Leave the pictures out, and repeat exactly each line from the one that holds "(395, 52) = (871, 221): black" through the final line of the entries below.

Scene edit records
══════

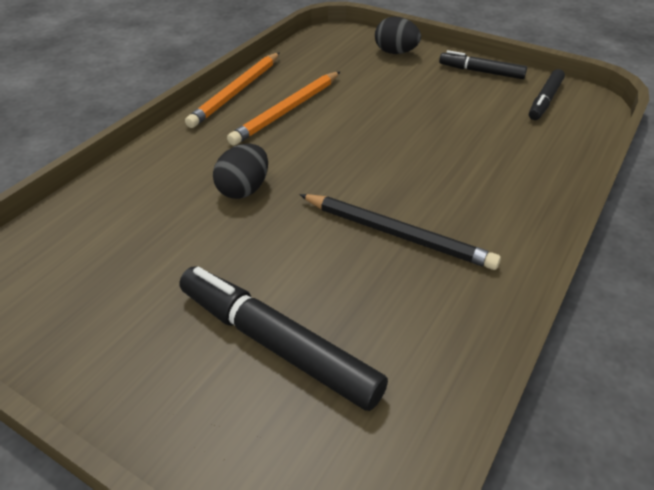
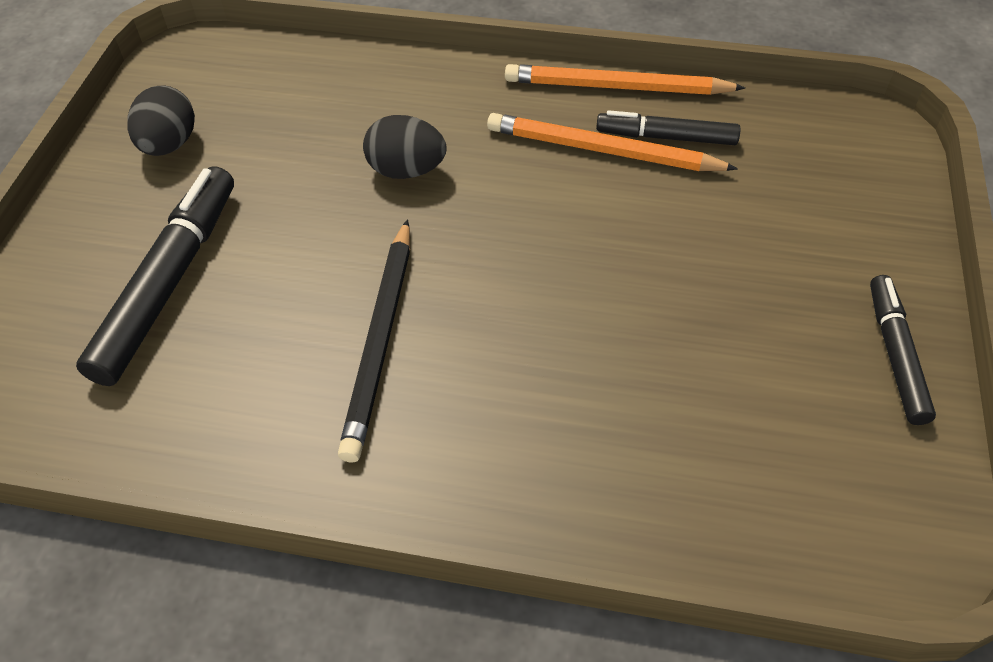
camera: 70 degrees right, 10 degrees up
(395, 52) = (871, 221): black egg -> black egg (169, 145)
(545, 100) = (856, 471): black marker -> black marker (666, 137)

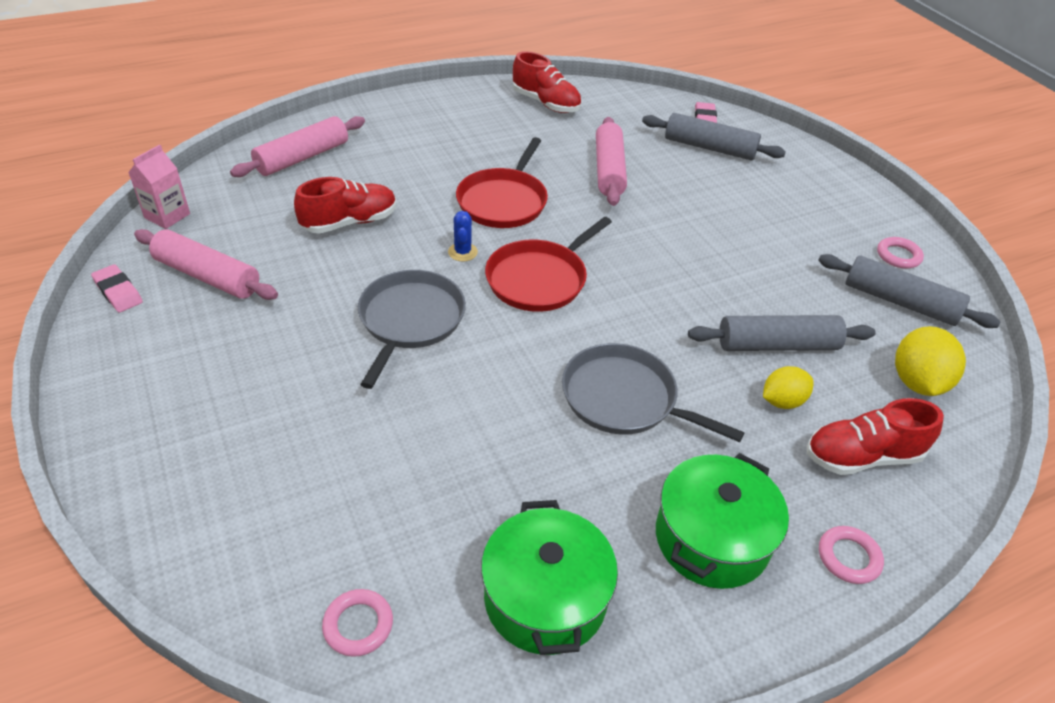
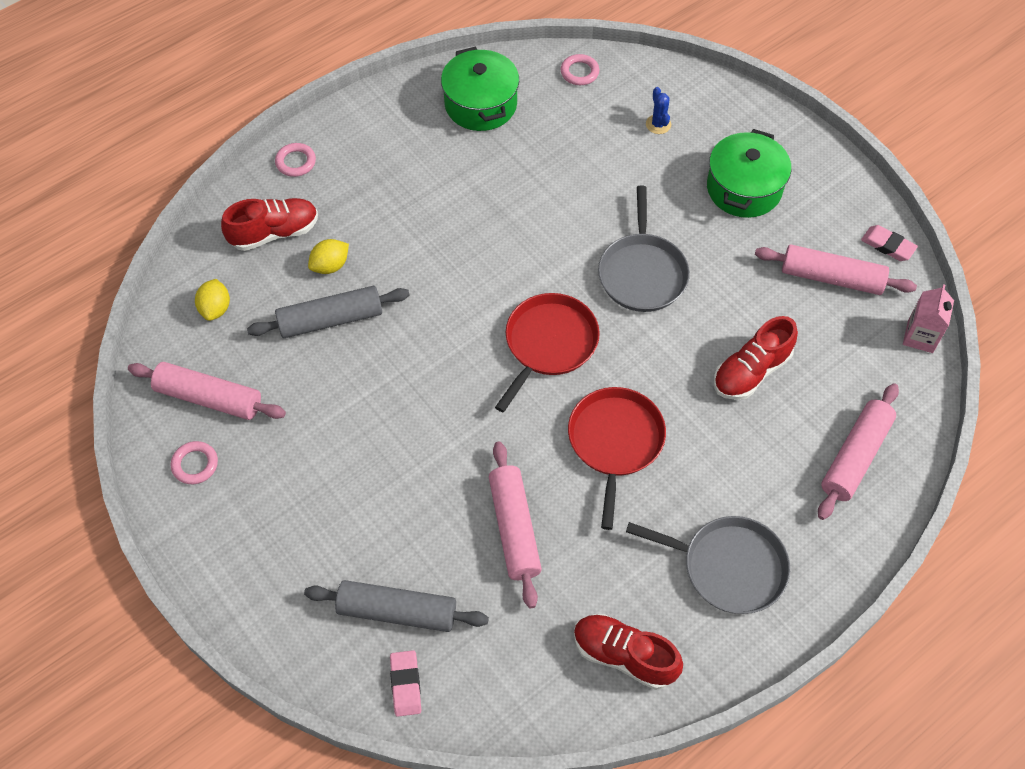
camera: 170 degrees right, 15 degrees up
(462, 252) = (629, 359): blue cactus -> blue cactus (658, 124)
(624, 399) = (453, 241): grey pan -> grey pan (728, 567)
(711, 538) = (384, 156): green pot -> green pot (744, 188)
(899, 302) = (209, 397): grey rolling pin -> pink rolling pin
(917, 382) = (215, 308): yellow lemon -> yellow lemon, size x0.65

══════

§ Task solution:
(395, 52) = (871, 221): black egg -> black egg (169, 145)
(545, 100) = (856, 471): black marker -> black marker (666, 137)

camera: 170 degrees right, 15 degrees up
(462, 252) = (629, 359): blue cactus -> blue cactus (658, 124)
(624, 399) = (453, 241): grey pan -> grey pan (728, 567)
(711, 538) = (384, 156): green pot -> green pot (744, 188)
(899, 302) = (209, 397): grey rolling pin -> pink rolling pin
(917, 382) = (215, 308): yellow lemon -> yellow lemon, size x0.65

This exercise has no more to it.